**Work item:** In the data that follows, find the line containing "BZ1: buzzer (plus"; then quote that line and every line after it, exactly, through the last one.

**Data:**
__________________________________________________

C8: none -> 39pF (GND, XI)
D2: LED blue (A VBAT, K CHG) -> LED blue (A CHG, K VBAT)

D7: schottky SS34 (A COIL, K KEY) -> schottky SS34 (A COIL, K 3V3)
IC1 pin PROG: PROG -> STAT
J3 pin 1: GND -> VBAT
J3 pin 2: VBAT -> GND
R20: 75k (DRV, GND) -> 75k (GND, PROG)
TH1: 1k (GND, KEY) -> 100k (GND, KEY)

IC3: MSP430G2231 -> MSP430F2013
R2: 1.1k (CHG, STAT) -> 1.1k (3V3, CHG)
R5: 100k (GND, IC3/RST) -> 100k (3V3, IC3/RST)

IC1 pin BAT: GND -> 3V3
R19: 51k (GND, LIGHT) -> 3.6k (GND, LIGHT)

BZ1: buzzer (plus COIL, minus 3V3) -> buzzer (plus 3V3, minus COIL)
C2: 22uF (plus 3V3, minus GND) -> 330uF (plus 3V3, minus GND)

__________________________________________________

**Solution for this problem:**
BZ1: buzzer (plus COIL, minus 3V3) -> buzzer (plus 3V3, minus COIL)
C2: 22uF (plus 3V3, minus GND) -> 330uF (plus 3V3, minus GND)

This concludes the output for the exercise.